» **THE PROBLEM**
Copy verbatim the block of lines in the entries below whose first line contains "[476, 333, 540, 381] (first image)" and whose last line contains "[580, 177, 656, 240]". Leave out all other lines.

» **Object change descriptions**
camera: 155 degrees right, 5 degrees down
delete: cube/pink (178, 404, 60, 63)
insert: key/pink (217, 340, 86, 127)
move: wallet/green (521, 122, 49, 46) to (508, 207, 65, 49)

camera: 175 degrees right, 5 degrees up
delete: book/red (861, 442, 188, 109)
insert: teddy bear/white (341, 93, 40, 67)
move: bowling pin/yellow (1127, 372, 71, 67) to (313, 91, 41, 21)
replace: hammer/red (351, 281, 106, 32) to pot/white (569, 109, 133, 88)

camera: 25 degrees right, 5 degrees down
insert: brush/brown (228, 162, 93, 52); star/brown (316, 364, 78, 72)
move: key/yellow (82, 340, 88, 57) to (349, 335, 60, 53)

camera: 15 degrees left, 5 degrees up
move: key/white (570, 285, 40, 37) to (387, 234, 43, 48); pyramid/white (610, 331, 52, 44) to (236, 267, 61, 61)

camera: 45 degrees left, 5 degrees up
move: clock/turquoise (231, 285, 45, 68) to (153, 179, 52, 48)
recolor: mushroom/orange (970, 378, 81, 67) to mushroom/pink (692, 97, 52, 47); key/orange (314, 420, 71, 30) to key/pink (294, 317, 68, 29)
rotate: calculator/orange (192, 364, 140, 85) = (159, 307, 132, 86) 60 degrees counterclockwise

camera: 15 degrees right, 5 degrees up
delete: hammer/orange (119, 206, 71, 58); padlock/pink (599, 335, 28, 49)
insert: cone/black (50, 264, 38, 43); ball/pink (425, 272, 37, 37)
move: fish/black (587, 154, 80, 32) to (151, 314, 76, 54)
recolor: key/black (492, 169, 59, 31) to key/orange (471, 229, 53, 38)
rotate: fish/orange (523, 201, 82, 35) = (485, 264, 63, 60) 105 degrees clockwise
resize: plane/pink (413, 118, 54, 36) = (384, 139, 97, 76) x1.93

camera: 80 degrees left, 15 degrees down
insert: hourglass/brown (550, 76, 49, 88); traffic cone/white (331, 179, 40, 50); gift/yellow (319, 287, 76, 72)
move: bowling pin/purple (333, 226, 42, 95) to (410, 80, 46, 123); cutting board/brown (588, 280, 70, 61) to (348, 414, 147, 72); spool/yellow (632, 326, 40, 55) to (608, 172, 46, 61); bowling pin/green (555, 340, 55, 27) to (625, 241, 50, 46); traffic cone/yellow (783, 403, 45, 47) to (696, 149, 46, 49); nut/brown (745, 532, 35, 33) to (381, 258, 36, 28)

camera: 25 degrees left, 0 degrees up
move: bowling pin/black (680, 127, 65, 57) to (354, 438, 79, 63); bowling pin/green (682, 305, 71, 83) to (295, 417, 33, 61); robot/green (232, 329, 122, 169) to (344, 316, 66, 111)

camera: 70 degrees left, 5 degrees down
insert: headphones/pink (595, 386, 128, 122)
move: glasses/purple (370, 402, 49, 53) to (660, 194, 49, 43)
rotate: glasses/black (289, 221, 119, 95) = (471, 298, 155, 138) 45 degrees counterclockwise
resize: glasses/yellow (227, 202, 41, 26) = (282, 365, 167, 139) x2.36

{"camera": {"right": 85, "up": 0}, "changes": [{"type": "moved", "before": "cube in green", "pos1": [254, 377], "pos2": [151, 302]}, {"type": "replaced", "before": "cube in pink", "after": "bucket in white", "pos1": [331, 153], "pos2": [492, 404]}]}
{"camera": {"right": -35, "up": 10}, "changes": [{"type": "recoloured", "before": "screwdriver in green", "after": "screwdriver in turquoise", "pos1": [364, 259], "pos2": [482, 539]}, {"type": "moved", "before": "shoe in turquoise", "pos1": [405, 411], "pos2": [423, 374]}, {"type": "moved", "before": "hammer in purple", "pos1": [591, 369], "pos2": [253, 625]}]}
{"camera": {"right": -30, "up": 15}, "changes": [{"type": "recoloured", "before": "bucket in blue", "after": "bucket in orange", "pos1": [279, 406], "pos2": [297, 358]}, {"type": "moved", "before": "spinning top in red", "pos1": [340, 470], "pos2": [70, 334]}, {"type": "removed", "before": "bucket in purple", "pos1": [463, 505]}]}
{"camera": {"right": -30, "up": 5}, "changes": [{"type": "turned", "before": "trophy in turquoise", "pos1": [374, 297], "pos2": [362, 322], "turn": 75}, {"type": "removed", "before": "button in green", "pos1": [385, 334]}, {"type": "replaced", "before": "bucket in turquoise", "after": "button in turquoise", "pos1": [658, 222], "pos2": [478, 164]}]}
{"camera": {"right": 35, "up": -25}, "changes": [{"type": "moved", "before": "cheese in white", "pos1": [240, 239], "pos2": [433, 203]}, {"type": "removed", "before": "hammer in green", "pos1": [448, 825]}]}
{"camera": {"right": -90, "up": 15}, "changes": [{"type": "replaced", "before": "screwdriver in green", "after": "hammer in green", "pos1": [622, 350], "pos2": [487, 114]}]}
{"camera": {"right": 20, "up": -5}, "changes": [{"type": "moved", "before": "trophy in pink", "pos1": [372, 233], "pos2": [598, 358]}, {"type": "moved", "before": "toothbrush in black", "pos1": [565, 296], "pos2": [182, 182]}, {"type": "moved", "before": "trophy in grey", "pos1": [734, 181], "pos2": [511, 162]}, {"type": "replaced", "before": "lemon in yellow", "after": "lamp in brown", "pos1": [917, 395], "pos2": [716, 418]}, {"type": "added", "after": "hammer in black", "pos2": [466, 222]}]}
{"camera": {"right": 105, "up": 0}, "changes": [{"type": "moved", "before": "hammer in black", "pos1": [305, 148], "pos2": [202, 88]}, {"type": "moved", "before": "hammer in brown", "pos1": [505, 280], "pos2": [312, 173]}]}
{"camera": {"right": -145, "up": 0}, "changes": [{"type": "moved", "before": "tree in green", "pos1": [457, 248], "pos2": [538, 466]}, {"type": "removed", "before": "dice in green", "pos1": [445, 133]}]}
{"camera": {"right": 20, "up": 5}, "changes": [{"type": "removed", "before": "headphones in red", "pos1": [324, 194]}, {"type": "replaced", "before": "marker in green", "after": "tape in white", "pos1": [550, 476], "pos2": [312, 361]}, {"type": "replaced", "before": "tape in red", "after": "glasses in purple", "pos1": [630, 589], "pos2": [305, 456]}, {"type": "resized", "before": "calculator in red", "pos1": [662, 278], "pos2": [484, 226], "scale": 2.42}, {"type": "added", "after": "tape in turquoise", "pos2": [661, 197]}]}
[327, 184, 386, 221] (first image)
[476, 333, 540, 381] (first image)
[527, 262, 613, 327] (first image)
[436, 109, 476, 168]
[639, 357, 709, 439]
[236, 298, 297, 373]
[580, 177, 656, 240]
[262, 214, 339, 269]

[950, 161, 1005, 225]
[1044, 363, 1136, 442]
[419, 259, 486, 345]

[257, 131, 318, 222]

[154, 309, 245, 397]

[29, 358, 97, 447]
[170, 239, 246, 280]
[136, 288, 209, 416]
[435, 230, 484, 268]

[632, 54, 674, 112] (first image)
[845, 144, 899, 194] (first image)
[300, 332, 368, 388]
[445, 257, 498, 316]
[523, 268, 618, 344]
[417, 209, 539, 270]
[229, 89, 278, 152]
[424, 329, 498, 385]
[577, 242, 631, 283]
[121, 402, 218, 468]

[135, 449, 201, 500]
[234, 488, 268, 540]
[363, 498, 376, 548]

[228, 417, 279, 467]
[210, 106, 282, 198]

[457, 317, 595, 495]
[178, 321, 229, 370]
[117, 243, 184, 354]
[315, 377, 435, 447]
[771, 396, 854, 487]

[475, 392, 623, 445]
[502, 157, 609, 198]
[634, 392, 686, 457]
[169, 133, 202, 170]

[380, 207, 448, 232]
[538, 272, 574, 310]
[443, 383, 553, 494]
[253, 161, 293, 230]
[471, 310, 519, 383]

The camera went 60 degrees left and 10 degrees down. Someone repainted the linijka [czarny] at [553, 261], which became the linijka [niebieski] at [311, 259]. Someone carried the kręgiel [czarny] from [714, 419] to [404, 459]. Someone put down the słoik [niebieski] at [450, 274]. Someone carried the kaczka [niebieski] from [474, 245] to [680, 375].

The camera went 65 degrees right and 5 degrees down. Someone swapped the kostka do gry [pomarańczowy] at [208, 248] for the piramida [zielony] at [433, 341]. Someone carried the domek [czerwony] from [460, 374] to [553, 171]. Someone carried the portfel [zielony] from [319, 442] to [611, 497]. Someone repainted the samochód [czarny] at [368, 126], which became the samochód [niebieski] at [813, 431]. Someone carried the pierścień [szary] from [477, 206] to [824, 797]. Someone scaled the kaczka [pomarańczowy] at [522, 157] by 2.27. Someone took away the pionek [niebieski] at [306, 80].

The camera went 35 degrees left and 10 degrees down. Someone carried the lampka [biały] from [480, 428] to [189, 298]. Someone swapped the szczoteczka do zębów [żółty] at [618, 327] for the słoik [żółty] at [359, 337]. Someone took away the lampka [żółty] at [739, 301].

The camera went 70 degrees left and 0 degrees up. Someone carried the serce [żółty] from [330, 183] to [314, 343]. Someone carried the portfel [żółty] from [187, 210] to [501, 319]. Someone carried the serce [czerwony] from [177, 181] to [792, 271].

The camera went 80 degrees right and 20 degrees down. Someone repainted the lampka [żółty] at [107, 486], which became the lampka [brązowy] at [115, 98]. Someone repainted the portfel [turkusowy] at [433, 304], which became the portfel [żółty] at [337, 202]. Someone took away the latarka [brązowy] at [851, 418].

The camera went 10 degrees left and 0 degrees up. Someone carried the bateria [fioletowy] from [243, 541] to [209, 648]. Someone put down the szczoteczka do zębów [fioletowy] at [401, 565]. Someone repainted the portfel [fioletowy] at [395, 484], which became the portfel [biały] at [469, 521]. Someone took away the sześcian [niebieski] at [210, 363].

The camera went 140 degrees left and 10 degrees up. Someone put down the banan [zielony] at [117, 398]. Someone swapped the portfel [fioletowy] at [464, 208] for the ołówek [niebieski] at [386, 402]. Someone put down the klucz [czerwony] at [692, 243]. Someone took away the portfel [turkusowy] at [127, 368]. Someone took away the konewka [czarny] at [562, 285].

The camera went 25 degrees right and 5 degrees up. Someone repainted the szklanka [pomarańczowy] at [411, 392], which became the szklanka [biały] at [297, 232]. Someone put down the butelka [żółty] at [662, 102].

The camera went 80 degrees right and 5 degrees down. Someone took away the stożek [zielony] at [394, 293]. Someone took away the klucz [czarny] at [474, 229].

» **ANSWER SECTION**
[476, 333, 540, 381] (first image)
[527, 262, 613, 327] (first image)
[436, 109, 476, 168]
[639, 357, 709, 439]
[236, 298, 297, 373]
[580, 177, 656, 240]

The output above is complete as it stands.